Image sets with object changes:
■ ■ ■ ■ ■
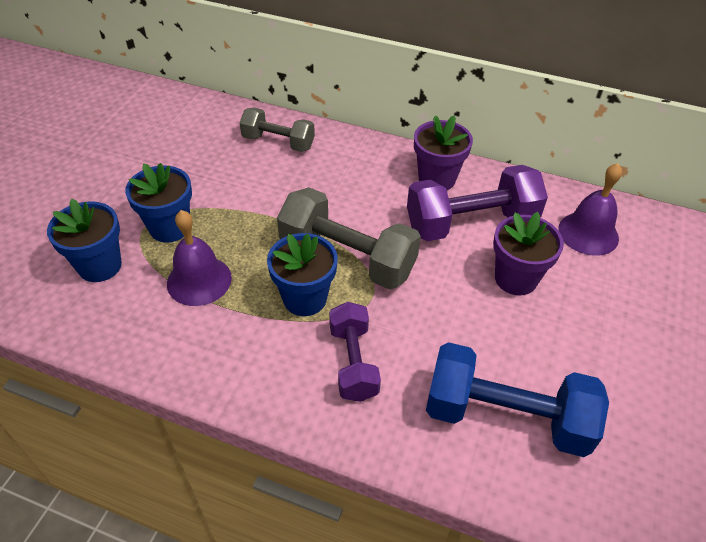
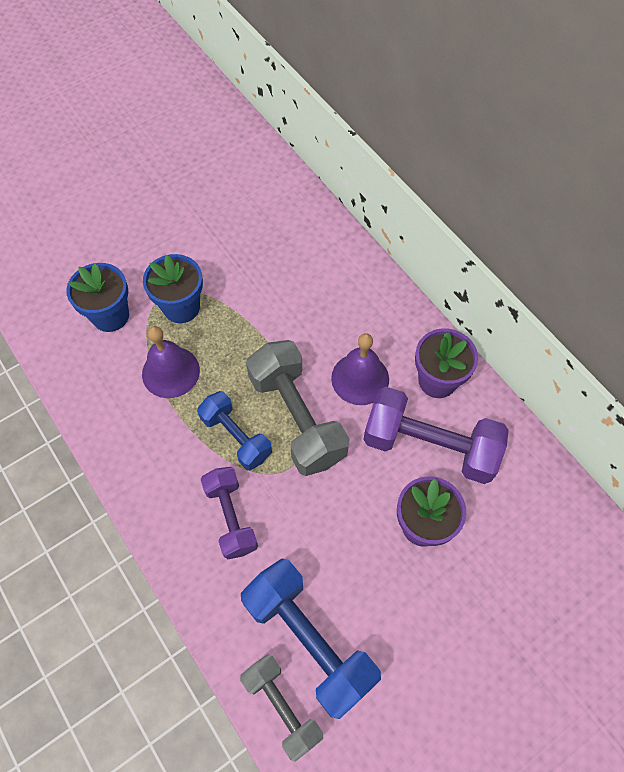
camera: 35 degrees right, 15 degrees up
(278, 142) = (326, 262): grey dumbbell -> grey dumbbell (282, 706)
(305, 298) = (236, 437): blue flower pot -> blue dumbbell
(353, 362) = (231, 517): purple dumbbell -> purple dumbbell turned 45 degrees counterclockwise
(588, 233) = (531, 521): purple bell -> purple bell (360, 378)

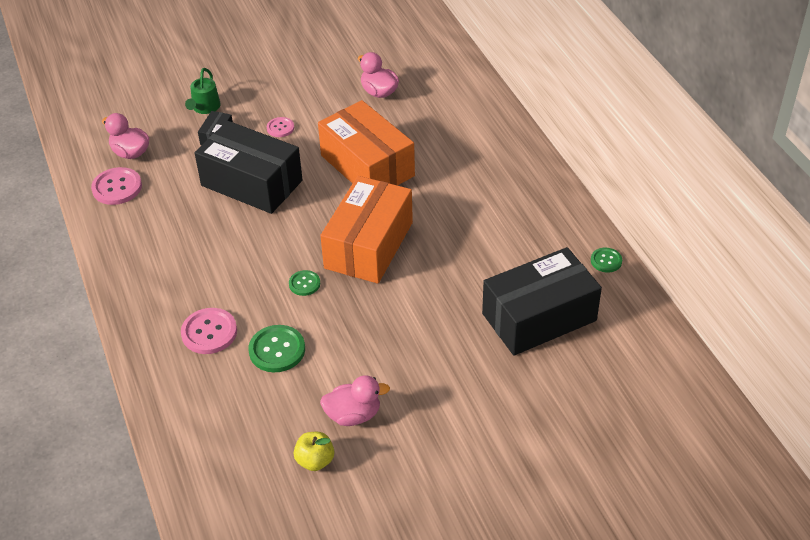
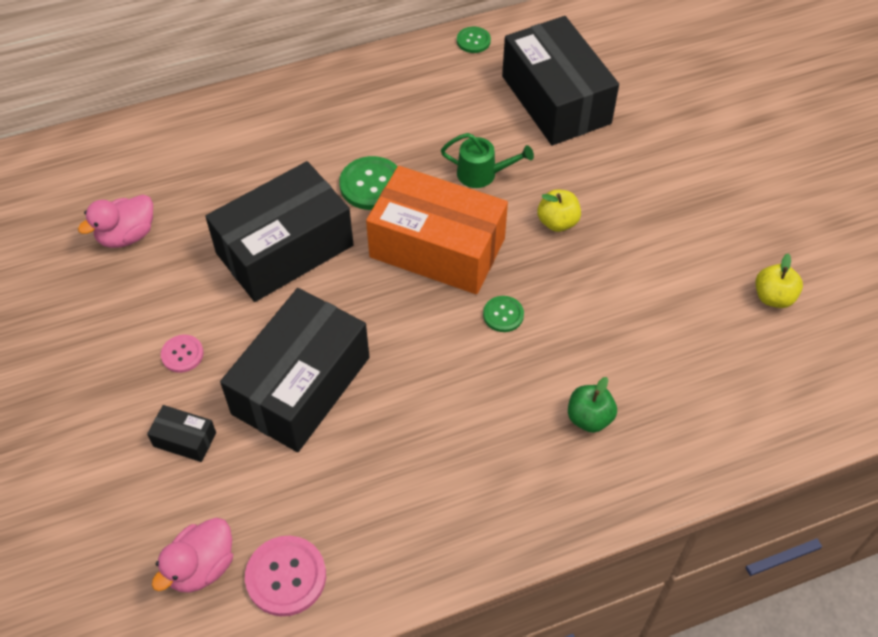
camera: 90 degrees left, 10 degrees up
(205, 108) = (109, 463): green watering can -> green watering can (483, 174)
(209, 332) = (589, 418): pink button -> green apple
(277, 350) = (615, 340): green button -> green button (371, 185)
(353, 415) = (706, 262): pink duck -> none
(367, 166) = (284, 249): orange box -> black box
(396, 316) = (557, 222): none -> yellow apple

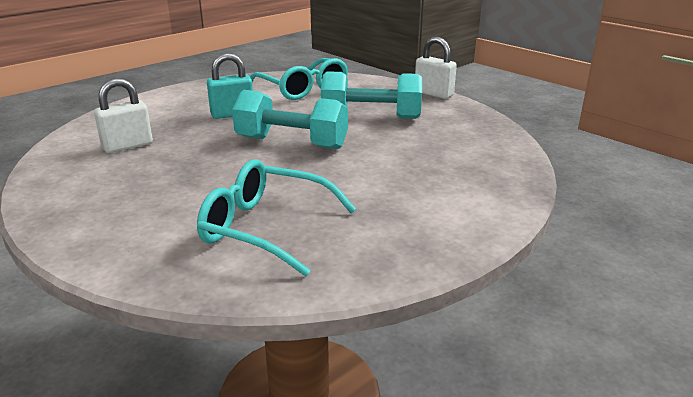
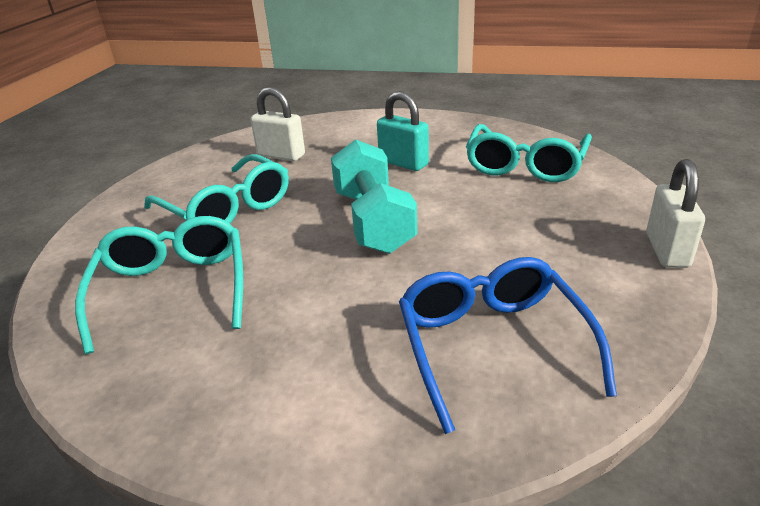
camera: 60 degrees right, 5 degrees up
(177, 184) = (227, 209): none -> turquoise glasses
(371, 117) = (509, 237): turquoise dumbbell -> none
(457, 150) = (492, 345): none -> blue glasses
■ ■ ■ ■ ■
**How to complete this task:**
Would you write out all of the records exactly, omitting the pictures?

**Answer to this exercise:**
camera: 35 degrees right, 15 degrees up
(278, 142) = (326, 262): grey dumbbell -> grey dumbbell (282, 706)
(305, 298) = (236, 437): blue flower pot -> blue dumbbell
(353, 362) = (231, 517): purple dumbbell -> purple dumbbell turned 45 degrees counterclockwise
(588, 233) = (531, 521): purple bell -> purple bell (360, 378)

camera: 90 degrees left, 10 degrees up
(205, 108) = (109, 463): green watering can -> green watering can (483, 174)
(209, 332) = (589, 418): pink button -> green apple
(277, 350) = (615, 340): green button -> green button (371, 185)
(353, 415) = (706, 262): pink duck -> none
(367, 166) = (284, 249): orange box -> black box
(396, 316) = (557, 222): none -> yellow apple

camera: 60 degrees right, 5 degrees up
(177, 184) = (227, 209): none -> turquoise glasses
(371, 117) = (509, 237): turquoise dumbbell -> none
(457, 150) = (492, 345): none -> blue glasses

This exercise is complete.